- _Exercise goal_
If a line in the material below has the string "minus", copy it out.

++++++++

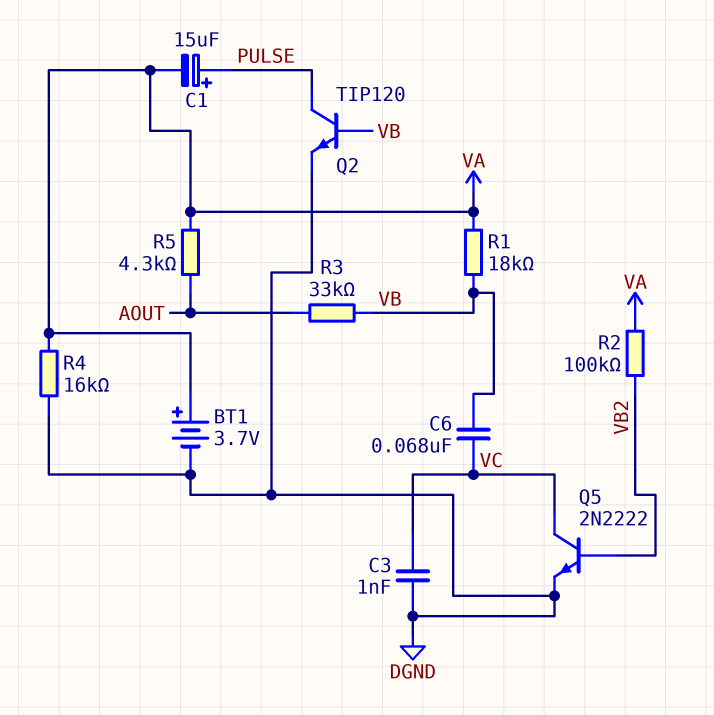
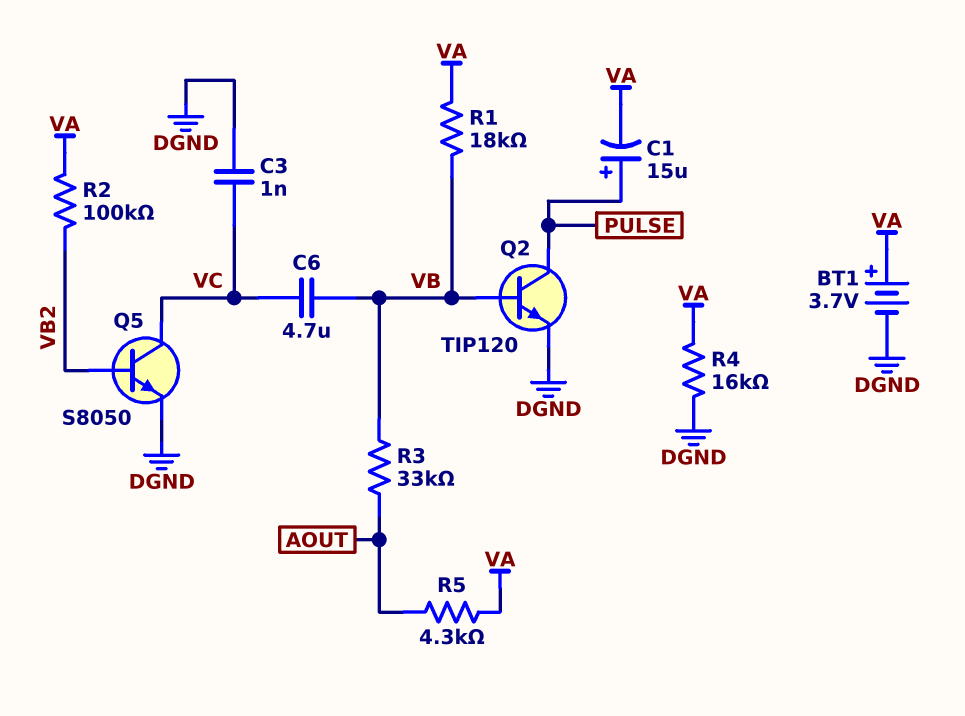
C6: 68nF (VB, VC) -> 4.7uF (VB, VC)
Q5: NPN 2N2222 (B VB2, C VC, E DGND) -> NPN S8050 (B VB2, C VC, E DGND)

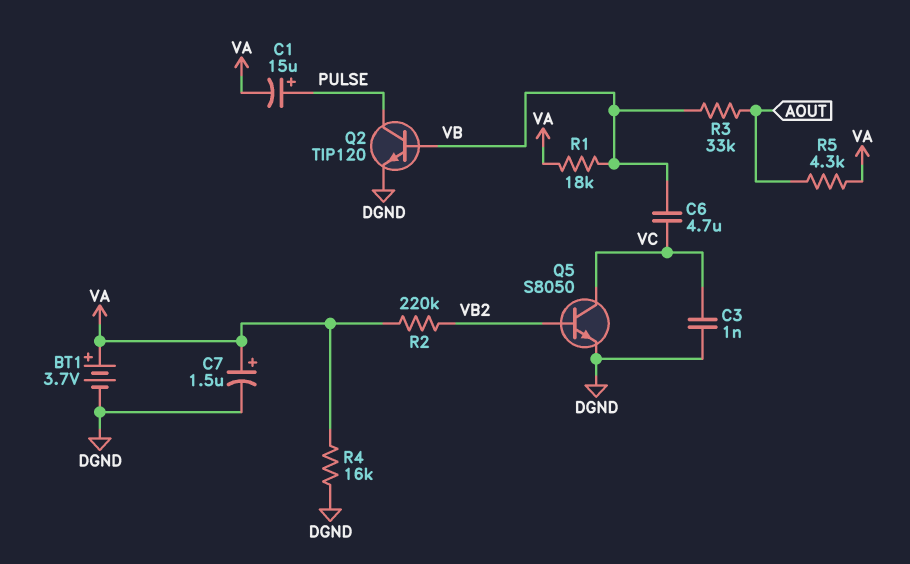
C7: none -> 1.5uF (plus VA, minus DGND)
R2: 100k (VA, VB2) -> 220k (VA, VB2)

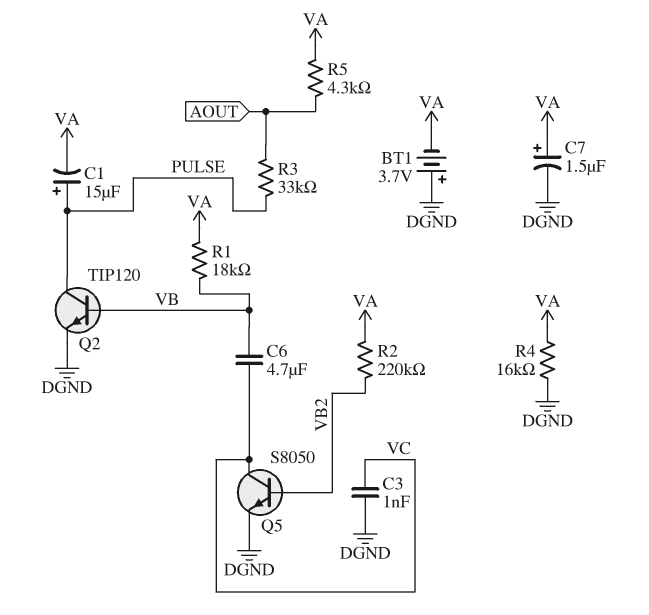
BT1: 3.7V (plus VA, minus DGND) -> 3.7V (plus DGND, minus VA)
R3: 33k (AOUT, VB) -> 33k (AOUT, PULSE)

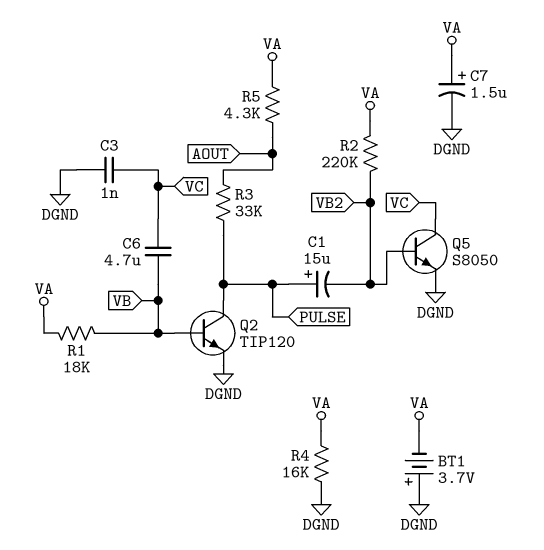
C1: 15uF (plus PULSE, minus VA) -> 15uF (plus PULSE, minus VB2)

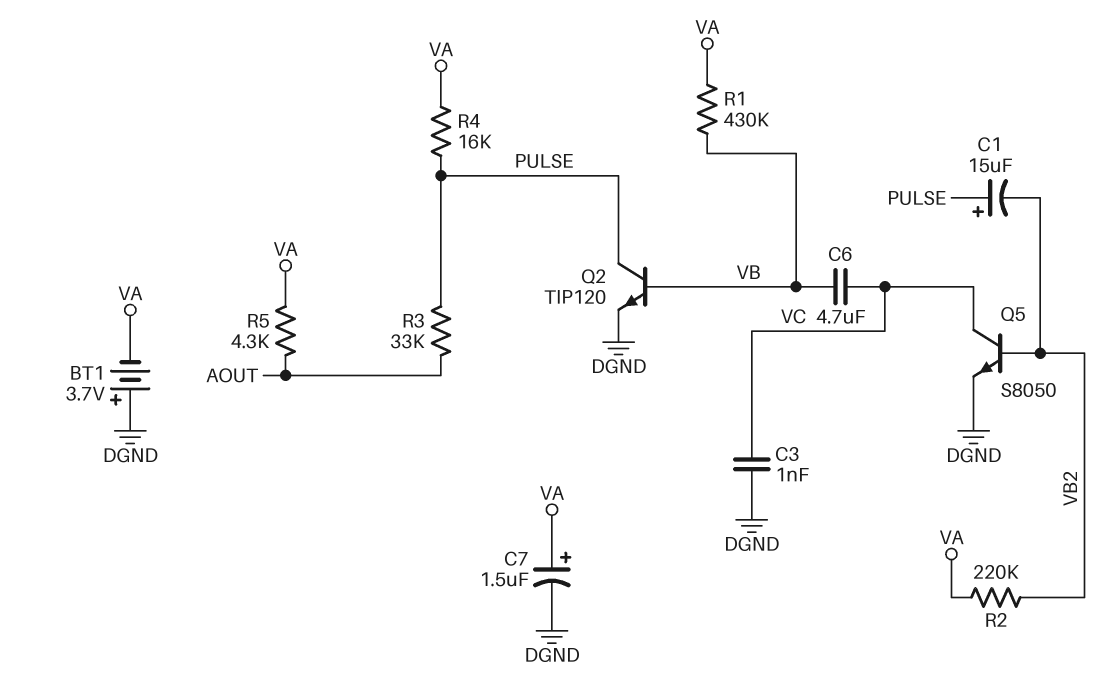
R1: 18k (VA, VB) -> 430k (VA, VB)
R4: 16k (DGND, VA) -> 16k (PULSE, VA)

++++++++

- _Exercise output_
C7: none -> 1.5uF (plus VA, minus DGND)
BT1: 3.7V (plus VA, minus DGND) -> 3.7V (plus DGND, minus VA)
C1: 15uF (plus PULSE, minus VA) -> 15uF (plus PULSE, minus VB2)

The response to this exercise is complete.